Dataset rows:
-=-=-=-=-
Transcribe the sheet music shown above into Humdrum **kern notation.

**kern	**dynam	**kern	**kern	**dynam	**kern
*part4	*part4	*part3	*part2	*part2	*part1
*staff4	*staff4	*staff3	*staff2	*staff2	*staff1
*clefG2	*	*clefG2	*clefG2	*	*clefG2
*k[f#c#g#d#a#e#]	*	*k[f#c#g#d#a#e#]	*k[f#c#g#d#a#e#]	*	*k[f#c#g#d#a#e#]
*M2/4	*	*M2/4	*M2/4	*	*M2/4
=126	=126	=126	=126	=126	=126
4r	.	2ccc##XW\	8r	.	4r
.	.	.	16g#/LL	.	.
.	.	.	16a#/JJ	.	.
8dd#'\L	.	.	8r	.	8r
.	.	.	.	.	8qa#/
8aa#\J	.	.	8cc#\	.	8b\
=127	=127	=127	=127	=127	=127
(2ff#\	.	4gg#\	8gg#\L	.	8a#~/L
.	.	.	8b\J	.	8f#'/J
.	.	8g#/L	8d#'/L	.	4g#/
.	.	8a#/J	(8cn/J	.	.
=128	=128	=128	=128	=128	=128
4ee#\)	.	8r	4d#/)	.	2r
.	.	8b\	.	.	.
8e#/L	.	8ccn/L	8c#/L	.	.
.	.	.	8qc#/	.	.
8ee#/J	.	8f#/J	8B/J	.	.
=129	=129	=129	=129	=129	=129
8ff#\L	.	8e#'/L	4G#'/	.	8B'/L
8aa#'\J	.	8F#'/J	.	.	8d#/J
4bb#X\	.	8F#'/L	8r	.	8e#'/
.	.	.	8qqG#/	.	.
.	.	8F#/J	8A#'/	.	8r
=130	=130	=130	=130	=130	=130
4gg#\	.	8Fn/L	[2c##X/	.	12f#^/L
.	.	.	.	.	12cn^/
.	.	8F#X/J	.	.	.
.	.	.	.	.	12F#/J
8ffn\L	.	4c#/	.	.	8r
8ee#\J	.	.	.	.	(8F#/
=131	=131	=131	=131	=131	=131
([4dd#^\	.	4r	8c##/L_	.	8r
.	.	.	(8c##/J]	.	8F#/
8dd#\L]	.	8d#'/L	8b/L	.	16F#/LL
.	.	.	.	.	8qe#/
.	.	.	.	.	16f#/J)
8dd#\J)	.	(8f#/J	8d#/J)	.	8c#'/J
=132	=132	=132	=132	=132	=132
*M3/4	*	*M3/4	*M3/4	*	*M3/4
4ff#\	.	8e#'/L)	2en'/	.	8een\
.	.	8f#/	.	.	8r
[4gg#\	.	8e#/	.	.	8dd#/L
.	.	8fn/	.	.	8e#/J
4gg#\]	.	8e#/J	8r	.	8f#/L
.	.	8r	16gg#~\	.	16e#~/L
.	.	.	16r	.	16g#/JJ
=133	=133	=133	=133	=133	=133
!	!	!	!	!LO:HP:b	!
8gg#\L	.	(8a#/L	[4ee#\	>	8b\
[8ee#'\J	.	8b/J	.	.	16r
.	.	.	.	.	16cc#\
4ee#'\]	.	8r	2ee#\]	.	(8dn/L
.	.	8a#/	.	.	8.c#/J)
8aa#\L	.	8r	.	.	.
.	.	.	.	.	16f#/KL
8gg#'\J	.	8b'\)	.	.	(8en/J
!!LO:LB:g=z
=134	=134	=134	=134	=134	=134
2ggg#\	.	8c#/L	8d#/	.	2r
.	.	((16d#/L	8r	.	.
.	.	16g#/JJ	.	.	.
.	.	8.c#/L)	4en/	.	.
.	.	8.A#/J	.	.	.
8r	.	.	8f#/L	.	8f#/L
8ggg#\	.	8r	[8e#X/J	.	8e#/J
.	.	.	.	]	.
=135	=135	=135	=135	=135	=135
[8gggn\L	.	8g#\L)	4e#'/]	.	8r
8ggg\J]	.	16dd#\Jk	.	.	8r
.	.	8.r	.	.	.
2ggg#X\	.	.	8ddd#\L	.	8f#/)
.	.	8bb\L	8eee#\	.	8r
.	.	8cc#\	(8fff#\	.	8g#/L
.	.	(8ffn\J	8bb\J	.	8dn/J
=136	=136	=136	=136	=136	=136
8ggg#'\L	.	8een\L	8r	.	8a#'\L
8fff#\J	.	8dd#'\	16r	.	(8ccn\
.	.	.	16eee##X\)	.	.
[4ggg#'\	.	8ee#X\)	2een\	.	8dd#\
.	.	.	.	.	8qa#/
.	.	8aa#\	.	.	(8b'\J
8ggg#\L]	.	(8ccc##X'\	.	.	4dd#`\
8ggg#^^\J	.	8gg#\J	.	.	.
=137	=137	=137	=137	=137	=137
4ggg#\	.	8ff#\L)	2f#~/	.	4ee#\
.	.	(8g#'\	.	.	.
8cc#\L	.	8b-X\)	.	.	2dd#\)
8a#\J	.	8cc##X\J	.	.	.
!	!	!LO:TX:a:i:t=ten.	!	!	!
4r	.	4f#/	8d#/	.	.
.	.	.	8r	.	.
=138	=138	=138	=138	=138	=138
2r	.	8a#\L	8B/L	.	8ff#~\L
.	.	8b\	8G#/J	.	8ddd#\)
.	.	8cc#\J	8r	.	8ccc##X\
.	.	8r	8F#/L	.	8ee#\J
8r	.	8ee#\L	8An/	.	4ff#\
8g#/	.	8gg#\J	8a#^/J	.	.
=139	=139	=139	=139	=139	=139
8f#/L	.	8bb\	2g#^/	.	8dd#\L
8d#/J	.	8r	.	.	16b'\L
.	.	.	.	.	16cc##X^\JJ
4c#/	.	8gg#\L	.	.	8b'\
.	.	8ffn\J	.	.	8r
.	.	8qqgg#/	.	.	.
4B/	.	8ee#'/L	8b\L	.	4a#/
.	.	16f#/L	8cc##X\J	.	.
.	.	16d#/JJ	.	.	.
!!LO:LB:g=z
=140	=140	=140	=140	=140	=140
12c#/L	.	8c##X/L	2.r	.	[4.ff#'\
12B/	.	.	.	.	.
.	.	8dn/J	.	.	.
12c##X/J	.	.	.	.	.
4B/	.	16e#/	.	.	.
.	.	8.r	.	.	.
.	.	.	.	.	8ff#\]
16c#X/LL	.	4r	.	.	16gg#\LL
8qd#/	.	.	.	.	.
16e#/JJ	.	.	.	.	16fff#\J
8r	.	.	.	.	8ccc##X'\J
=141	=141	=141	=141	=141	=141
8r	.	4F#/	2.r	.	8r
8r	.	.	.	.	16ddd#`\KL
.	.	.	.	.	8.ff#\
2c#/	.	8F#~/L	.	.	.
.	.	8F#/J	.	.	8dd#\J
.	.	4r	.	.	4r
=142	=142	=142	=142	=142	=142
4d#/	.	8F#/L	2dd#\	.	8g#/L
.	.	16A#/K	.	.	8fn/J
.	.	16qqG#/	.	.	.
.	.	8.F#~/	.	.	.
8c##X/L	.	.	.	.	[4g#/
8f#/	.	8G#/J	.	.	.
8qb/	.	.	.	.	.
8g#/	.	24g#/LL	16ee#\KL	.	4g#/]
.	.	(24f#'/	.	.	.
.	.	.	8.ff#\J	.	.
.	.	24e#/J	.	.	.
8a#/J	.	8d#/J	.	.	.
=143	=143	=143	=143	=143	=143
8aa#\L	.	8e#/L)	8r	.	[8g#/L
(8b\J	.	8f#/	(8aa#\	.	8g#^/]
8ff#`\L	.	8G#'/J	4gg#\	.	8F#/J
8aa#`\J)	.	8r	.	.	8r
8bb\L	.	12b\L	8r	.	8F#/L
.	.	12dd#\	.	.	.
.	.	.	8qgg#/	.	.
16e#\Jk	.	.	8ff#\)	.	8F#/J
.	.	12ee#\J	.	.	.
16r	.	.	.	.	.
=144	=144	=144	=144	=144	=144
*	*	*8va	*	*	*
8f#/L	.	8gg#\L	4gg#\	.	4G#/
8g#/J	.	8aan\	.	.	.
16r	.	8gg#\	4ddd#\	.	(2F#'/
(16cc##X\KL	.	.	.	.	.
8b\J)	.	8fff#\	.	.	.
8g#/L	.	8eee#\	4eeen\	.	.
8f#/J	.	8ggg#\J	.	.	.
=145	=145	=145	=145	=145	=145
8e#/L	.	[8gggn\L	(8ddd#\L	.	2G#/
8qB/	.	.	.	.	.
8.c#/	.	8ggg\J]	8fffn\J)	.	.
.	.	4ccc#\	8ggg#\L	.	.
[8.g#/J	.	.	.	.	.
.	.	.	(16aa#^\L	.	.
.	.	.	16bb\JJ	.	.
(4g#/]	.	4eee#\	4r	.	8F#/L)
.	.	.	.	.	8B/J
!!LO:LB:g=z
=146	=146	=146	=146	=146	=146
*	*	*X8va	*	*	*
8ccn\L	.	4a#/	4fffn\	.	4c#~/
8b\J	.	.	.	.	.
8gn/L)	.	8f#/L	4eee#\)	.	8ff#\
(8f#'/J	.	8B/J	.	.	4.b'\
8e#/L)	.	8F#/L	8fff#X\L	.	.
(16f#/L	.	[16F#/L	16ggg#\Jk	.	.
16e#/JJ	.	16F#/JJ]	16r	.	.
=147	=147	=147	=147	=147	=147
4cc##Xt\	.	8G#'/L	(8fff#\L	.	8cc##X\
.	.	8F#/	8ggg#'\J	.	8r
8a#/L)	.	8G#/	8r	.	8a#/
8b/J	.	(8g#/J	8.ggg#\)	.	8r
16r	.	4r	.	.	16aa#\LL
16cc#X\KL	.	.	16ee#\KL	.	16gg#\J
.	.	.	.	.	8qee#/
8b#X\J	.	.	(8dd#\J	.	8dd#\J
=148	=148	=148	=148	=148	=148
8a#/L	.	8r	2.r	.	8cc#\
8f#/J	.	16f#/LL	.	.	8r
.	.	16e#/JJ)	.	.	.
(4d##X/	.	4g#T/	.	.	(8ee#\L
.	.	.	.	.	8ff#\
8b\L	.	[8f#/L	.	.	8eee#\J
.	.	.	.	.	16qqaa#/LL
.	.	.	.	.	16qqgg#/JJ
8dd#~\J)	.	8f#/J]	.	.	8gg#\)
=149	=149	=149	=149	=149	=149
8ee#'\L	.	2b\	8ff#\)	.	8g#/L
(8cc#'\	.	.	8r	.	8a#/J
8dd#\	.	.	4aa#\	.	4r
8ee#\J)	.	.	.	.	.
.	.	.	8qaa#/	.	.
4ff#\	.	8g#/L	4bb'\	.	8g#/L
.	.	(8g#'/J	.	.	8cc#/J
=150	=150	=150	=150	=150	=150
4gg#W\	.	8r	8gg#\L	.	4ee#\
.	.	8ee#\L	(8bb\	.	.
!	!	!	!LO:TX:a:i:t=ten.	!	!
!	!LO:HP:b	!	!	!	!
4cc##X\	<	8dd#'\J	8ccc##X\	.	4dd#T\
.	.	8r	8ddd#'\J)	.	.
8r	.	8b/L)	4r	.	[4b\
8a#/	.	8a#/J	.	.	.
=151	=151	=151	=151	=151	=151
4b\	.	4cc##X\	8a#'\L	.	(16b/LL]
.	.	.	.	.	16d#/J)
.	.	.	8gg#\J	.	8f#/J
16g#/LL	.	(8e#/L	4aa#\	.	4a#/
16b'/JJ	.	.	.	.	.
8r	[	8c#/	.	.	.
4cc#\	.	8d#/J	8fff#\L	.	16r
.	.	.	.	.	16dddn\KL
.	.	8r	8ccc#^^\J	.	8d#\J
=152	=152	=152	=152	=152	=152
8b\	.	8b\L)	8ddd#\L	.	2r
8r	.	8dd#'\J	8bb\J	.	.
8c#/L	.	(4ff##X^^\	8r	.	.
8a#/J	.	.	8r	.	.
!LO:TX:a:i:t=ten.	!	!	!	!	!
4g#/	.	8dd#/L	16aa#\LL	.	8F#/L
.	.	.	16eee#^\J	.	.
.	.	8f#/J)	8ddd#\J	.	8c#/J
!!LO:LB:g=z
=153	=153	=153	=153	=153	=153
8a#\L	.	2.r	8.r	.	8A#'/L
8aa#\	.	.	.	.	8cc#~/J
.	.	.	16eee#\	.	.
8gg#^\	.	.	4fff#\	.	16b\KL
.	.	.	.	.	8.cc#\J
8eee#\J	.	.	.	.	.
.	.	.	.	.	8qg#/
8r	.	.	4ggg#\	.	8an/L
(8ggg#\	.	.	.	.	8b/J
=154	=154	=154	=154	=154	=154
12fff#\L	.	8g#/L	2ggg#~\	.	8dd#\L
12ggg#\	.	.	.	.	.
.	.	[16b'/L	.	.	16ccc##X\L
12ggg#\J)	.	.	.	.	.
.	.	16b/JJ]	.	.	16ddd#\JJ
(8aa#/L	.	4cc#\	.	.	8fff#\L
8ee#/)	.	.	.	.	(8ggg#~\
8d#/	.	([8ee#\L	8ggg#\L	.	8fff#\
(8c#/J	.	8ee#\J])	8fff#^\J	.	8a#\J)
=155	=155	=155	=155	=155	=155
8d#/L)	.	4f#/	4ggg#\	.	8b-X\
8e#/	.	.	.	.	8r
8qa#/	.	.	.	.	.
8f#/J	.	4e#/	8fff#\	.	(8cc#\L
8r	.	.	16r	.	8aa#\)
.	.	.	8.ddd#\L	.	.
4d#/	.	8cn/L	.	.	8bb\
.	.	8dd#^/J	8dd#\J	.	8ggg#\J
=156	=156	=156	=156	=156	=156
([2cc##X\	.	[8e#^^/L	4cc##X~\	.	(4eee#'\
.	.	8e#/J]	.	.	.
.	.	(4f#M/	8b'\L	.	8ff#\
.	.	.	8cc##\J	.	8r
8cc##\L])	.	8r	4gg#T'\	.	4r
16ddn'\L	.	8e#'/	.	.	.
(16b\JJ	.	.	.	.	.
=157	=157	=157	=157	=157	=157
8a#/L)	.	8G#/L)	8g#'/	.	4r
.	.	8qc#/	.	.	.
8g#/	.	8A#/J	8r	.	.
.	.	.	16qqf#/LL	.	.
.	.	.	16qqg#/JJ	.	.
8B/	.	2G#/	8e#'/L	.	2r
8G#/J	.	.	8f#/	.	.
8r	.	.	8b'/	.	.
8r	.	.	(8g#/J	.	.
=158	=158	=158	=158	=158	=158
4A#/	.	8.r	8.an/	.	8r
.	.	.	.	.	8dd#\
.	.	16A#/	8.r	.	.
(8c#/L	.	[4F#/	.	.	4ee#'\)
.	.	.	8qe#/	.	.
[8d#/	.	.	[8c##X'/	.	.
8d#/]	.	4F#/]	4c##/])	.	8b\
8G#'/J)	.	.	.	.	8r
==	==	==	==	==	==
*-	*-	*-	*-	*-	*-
-=-=-=-=-
• [Instruction]
Report every line of the rows above that contains the string "kern".

• [Result of this exercise]
Transcribe the sheet music shown above into Humdrum **kern notation.
**kern	**dynam	**kern	**kern	**dynam	**kern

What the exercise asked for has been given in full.